_Activity_:
In the lines below, rename every occurrence of "soda can" to "soft drink can" and reproduce the lines with nothing else altered. Leave the pictures out.

_Information given_:
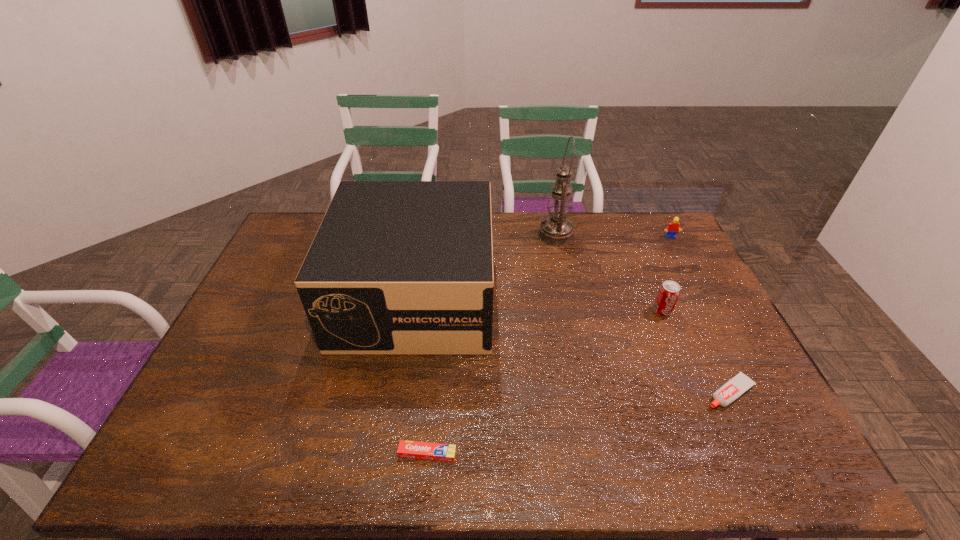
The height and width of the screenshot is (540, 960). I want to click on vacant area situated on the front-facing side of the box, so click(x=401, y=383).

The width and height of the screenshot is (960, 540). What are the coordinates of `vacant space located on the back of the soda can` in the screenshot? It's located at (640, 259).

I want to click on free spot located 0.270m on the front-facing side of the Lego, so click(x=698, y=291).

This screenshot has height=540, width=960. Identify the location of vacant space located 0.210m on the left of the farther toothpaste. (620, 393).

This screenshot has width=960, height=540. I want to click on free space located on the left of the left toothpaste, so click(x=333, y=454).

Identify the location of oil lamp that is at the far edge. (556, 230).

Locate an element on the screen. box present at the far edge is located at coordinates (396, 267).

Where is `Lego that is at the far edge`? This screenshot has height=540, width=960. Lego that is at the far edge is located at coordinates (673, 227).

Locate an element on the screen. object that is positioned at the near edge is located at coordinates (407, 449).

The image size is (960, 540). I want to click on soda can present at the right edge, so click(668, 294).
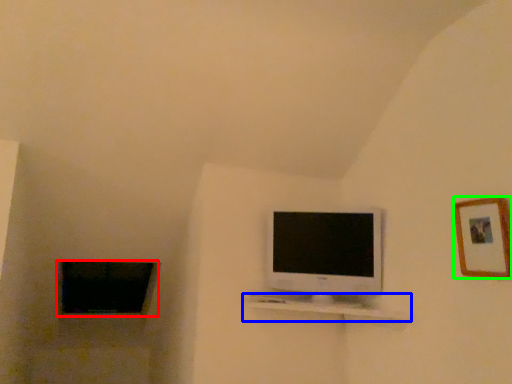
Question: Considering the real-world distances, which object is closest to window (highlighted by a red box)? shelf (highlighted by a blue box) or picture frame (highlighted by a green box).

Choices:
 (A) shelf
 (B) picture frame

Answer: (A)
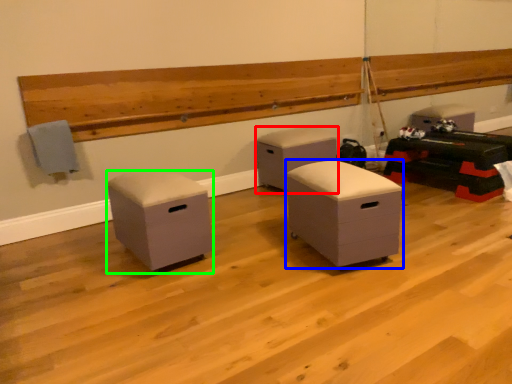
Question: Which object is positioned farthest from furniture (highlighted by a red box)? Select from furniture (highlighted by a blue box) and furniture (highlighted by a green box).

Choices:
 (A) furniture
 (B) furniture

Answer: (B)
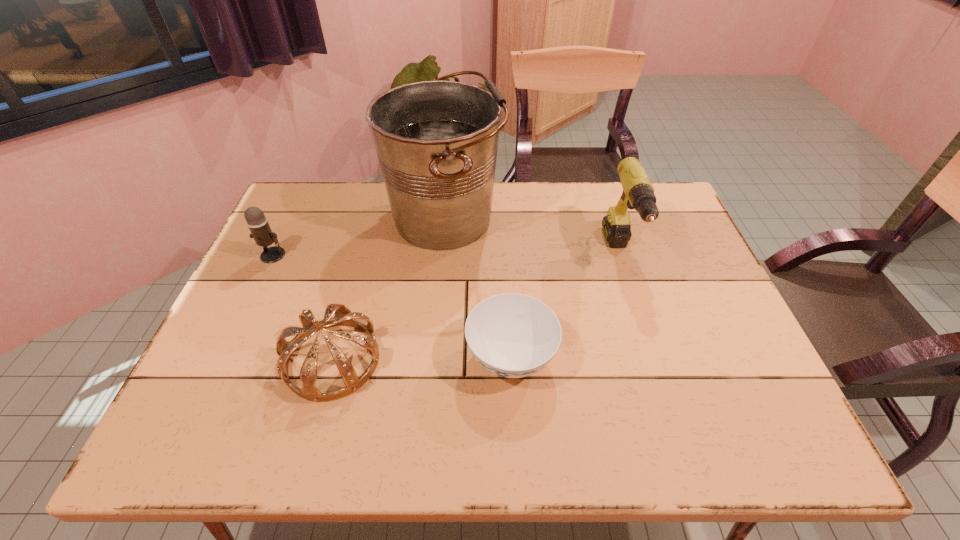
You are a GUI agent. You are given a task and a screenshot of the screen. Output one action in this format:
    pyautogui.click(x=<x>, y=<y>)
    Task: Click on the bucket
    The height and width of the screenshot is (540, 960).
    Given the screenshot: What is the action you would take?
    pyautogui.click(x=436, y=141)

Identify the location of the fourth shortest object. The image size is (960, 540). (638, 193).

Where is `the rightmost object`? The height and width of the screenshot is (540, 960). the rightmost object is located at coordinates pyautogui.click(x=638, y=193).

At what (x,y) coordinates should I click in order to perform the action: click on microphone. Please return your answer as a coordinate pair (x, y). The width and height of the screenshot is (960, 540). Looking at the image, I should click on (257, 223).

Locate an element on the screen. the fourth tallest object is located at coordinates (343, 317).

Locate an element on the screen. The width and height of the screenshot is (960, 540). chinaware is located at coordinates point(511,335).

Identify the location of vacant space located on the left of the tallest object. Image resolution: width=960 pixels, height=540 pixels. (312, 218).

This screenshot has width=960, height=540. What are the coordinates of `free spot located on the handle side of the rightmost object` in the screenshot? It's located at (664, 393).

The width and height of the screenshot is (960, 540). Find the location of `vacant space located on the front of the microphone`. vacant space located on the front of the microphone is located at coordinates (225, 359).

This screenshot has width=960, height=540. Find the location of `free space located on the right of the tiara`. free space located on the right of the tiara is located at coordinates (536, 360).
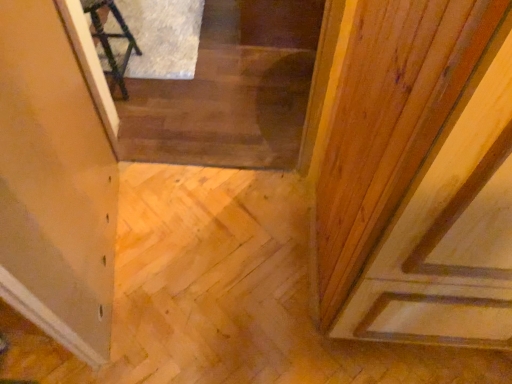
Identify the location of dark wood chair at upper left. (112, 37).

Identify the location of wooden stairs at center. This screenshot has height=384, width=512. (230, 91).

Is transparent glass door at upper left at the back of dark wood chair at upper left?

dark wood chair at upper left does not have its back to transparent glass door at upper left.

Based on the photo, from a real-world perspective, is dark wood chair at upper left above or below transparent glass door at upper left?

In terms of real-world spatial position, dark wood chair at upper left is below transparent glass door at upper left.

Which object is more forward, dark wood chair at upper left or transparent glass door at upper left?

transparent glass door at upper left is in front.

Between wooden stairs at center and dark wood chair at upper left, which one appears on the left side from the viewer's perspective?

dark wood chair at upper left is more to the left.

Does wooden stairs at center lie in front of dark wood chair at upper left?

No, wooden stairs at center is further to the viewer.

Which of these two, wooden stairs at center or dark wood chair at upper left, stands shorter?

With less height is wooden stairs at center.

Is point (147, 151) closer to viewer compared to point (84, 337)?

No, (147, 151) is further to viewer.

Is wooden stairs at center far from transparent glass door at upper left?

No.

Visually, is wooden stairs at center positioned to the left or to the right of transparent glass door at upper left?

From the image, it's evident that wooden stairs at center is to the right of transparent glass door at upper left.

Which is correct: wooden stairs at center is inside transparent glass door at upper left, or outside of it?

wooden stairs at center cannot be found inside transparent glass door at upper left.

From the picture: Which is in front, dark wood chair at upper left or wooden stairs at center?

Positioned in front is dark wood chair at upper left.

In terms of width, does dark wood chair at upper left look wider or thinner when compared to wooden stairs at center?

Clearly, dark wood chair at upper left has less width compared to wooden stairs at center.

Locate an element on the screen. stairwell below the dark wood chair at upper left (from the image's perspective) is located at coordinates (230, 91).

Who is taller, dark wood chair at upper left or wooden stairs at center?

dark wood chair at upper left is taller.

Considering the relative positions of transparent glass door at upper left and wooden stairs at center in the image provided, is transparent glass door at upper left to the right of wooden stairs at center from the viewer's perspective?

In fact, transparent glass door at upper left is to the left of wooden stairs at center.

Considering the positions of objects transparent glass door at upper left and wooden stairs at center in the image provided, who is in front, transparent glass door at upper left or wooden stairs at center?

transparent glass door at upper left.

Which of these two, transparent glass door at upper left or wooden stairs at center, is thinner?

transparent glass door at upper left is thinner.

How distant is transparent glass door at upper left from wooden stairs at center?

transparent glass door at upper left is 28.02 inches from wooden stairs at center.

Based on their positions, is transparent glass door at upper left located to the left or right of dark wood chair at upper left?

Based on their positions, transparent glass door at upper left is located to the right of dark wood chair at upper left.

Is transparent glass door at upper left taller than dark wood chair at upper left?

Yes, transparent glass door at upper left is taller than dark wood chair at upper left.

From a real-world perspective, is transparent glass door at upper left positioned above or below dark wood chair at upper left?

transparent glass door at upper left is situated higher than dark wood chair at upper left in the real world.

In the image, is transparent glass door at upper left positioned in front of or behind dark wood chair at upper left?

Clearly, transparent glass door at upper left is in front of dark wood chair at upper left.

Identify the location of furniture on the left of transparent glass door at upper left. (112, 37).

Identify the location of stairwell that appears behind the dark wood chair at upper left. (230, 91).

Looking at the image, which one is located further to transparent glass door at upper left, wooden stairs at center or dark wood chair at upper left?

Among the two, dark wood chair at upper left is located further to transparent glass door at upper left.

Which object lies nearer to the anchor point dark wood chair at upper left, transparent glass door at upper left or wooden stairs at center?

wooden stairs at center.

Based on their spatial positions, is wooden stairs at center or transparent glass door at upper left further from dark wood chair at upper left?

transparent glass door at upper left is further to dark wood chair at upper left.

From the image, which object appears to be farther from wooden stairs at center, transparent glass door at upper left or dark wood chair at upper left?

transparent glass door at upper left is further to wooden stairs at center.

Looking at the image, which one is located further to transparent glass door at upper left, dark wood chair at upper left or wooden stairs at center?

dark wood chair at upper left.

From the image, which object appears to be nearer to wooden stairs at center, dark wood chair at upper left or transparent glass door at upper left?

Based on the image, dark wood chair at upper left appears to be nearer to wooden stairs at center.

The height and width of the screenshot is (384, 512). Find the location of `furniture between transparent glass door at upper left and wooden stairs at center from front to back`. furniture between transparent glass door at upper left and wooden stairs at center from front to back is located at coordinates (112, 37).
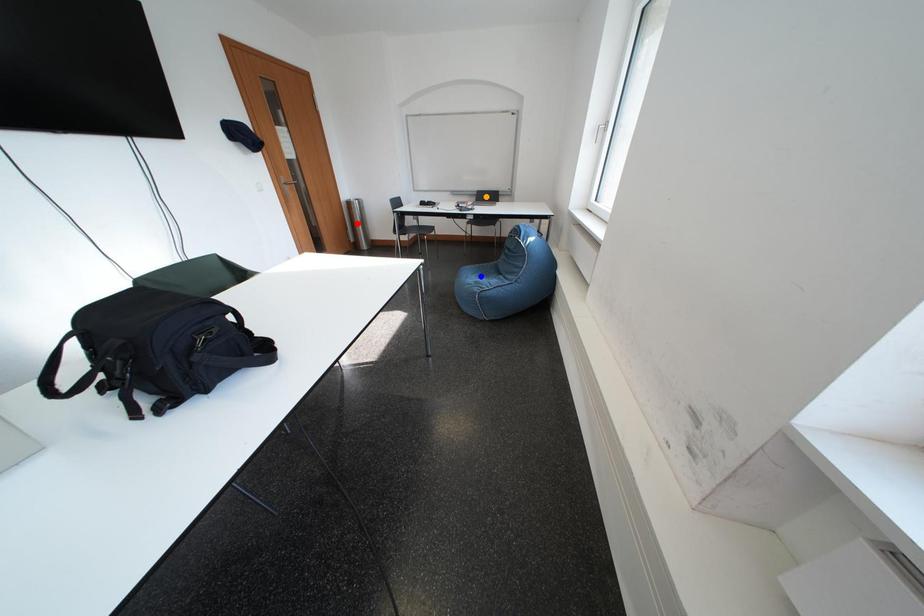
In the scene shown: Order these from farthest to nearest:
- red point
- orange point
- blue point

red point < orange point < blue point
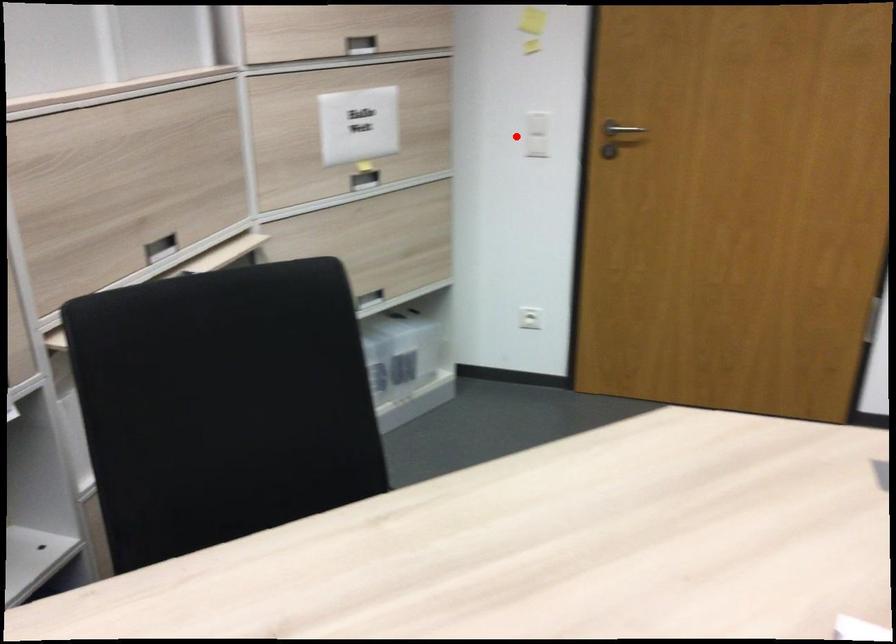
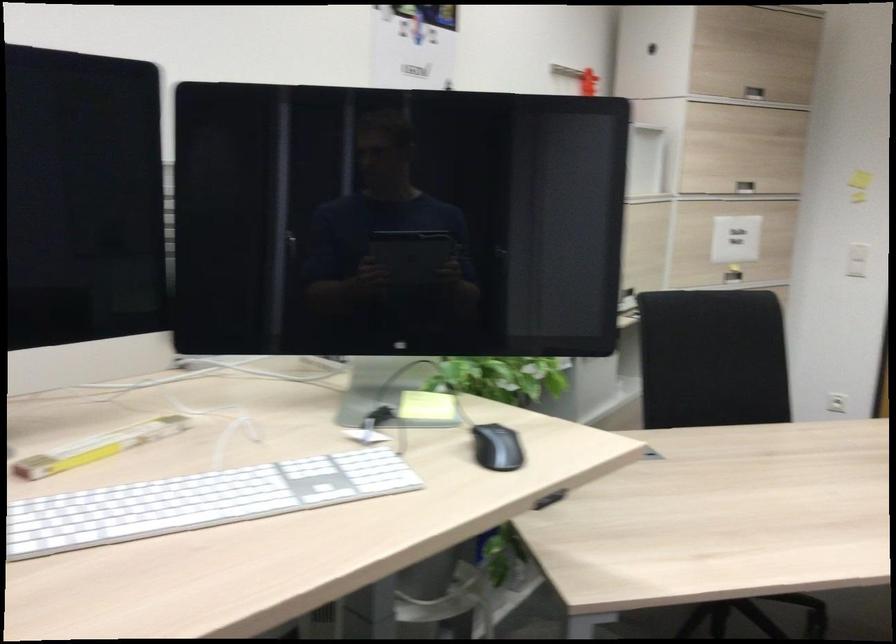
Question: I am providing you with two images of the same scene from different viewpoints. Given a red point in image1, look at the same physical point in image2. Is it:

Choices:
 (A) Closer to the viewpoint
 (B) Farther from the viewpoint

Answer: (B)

_Result of this exercise_:
The height and width of the screenshot is (540, 960). I want to click on vacant area situated on the front-facing side of the box, so click(x=401, y=383).

The width and height of the screenshot is (960, 540). What are the coordinates of `vacant space located on the back of the soft drink can` in the screenshot? It's located at (640, 259).

I want to click on free spot located 0.270m on the front-facing side of the Lego, so click(x=698, y=291).

This screenshot has height=540, width=960. Identify the location of vacant space located 0.210m on the left of the farther toothpaste. (620, 393).

This screenshot has width=960, height=540. I want to click on free space located on the left of the left toothpaste, so click(x=333, y=454).

Identify the location of oil lamp that is at the far edge. (556, 230).

Locate an element on the screen. box present at the far edge is located at coordinates (396, 267).

Where is `Lego that is at the far edge`? This screenshot has height=540, width=960. Lego that is at the far edge is located at coordinates (673, 227).

Locate an element on the screen. object that is positioned at the near edge is located at coordinates (407, 449).

The image size is (960, 540). I want to click on soft drink can present at the right edge, so click(668, 294).
Question: Considering the real-world distances, which object is closest to window (highlighted by a red box)? shelf (highlighted by a blue box) or picture frame (highlighted by a green box).

Choices:
 (A) shelf
 (B) picture frame

Answer: (A)
Question: Which object is positioned farthest from furniture (highlighted by a red box)? Select from furniture (highlighted by a blue box) and furniture (highlighted by a green box).

Choices:
 (A) furniture
 (B) furniture

Answer: (B)
You are a GUI agent. You are given a task and a screenshot of the screen. Output one action in this format:
    pyautogui.click(x=<x>, y=<y>)
    Task: Click on the bucket
    The height and width of the screenshot is (540, 960).
    Given the screenshot: What is the action you would take?
    pyautogui.click(x=436, y=141)

Identify the location of the fourth shortest object. The image size is (960, 540). (638, 193).

Where is `the rightmost object`? The height and width of the screenshot is (540, 960). the rightmost object is located at coordinates pyautogui.click(x=638, y=193).

At what (x,y) coordinates should I click in order to perform the action: click on microphone. Please return your answer as a coordinate pair (x, y). The width and height of the screenshot is (960, 540). Looking at the image, I should click on (257, 223).

Locate an element on the screen. the fourth tallest object is located at coordinates (343, 317).

Locate an element on the screen. The width and height of the screenshot is (960, 540). chinaware is located at coordinates point(511,335).

Identify the location of vacant space located on the left of the tallest object. Image resolution: width=960 pixels, height=540 pixels. (312, 218).

This screenshot has width=960, height=540. What are the coordinates of `free spot located on the handle side of the rightmost object` in the screenshot? It's located at (664, 393).

The width and height of the screenshot is (960, 540). Find the location of `vacant space located on the front of the microphone`. vacant space located on the front of the microphone is located at coordinates (225, 359).

This screenshot has width=960, height=540. Find the location of `free space located on the right of the tiara`. free space located on the right of the tiara is located at coordinates (536, 360).
Identify the location of dark wood chair at upper left. (112, 37).

Identify the location of wooden stairs at center. This screenshot has height=384, width=512. (230, 91).

Is transparent glass door at upper left at the back of dark wood chair at upper left?

dark wood chair at upper left does not have its back to transparent glass door at upper left.

Based on the photo, from a real-world perspective, is dark wood chair at upper left above or below transparent glass door at upper left?

In terms of real-world spatial position, dark wood chair at upper left is below transparent glass door at upper left.

Which object is more forward, dark wood chair at upper left or transparent glass door at upper left?

transparent glass door at upper left is in front.

Between wooden stairs at center and dark wood chair at upper left, which one appears on the left side from the viewer's perspective?

dark wood chair at upper left is more to the left.

Does wooden stairs at center lie in front of dark wood chair at upper left?

No, wooden stairs at center is further to the viewer.

Which of these two, wooden stairs at center or dark wood chair at upper left, stands shorter?

With less height is wooden stairs at center.

Is point (147, 151) closer to viewer compared to point (84, 337)?

No, (147, 151) is further to viewer.

Is wooden stairs at center far from transparent glass door at upper left?

No.

Visually, is wooden stairs at center positioned to the left or to the right of transparent glass door at upper left?

From the image, it's evident that wooden stairs at center is to the right of transparent glass door at upper left.

Which is correct: wooden stairs at center is inside transparent glass door at upper left, or outside of it?

wooden stairs at center cannot be found inside transparent glass door at upper left.

From the picture: Which is in front, dark wood chair at upper left or wooden stairs at center?

Positioned in front is dark wood chair at upper left.

In terms of width, does dark wood chair at upper left look wider or thinner when compared to wooden stairs at center?

Clearly, dark wood chair at upper left has less width compared to wooden stairs at center.

Locate an element on the screen. stairwell below the dark wood chair at upper left (from the image's perspective) is located at coordinates (230, 91).

Who is taller, dark wood chair at upper left or wooden stairs at center?

dark wood chair at upper left is taller.

Considering the relative positions of transparent glass door at upper left and wooden stairs at center in the image provided, is transparent glass door at upper left to the right of wooden stairs at center from the viewer's perspective?

In fact, transparent glass door at upper left is to the left of wooden stairs at center.

Considering the positions of objects transparent glass door at upper left and wooden stairs at center in the image provided, who is in front, transparent glass door at upper left or wooden stairs at center?

transparent glass door at upper left.

Which of these two, transparent glass door at upper left or wooden stairs at center, is thinner?

transparent glass door at upper left is thinner.

How distant is transparent glass door at upper left from wooden stairs at center?

transparent glass door at upper left is 28.02 inches from wooden stairs at center.

Based on their positions, is transparent glass door at upper left located to the left or right of dark wood chair at upper left?

Based on their positions, transparent glass door at upper left is located to the right of dark wood chair at upper left.

Is transparent glass door at upper left taller than dark wood chair at upper left?

Yes, transparent glass door at upper left is taller than dark wood chair at upper left.

From a real-world perspective, is transparent glass door at upper left positioned above or below dark wood chair at upper left?

transparent glass door at upper left is situated higher than dark wood chair at upper left in the real world.

In the image, is transparent glass door at upper left positioned in front of or behind dark wood chair at upper left?

Clearly, transparent glass door at upper left is in front of dark wood chair at upper left.

Identify the location of furniture on the left of transparent glass door at upper left. (112, 37).

Identify the location of stairwell that appears behind the dark wood chair at upper left. (230, 91).

Looking at the image, which one is located further to transparent glass door at upper left, wooden stairs at center or dark wood chair at upper left?

Among the two, dark wood chair at upper left is located further to transparent glass door at upper left.

Which object lies nearer to the anchor point dark wood chair at upper left, transparent glass door at upper left or wooden stairs at center?

wooden stairs at center.

Based on their spatial positions, is wooden stairs at center or transparent glass door at upper left further from dark wood chair at upper left?

transparent glass door at upper left is further to dark wood chair at upper left.

From the image, which object appears to be farther from wooden stairs at center, transparent glass door at upper left or dark wood chair at upper left?

transparent glass door at upper left is further to wooden stairs at center.

Looking at the image, which one is located further to transparent glass door at upper left, dark wood chair at upper left or wooden stairs at center?

dark wood chair at upper left.

From the image, which object appears to be nearer to wooden stairs at center, dark wood chair at upper left or transparent glass door at upper left?

Based on the image, dark wood chair at upper left appears to be nearer to wooden stairs at center.

The height and width of the screenshot is (384, 512). Find the location of `furniture between transparent glass door at upper left and wooden stairs at center from front to back`. furniture between transparent glass door at upper left and wooden stairs at center from front to back is located at coordinates (112, 37).
In the scene shown: Order these from farthest to nearest:
- red point
- orange point
- blue point

red point < orange point < blue point
Question: I am providing you with two images of the same scene from different viewpoints. Given a red point in image1, look at the same physical point in image2. Is it:

Choices:
 (A) Closer to the viewpoint
 (B) Farther from the viewpoint

Answer: (B)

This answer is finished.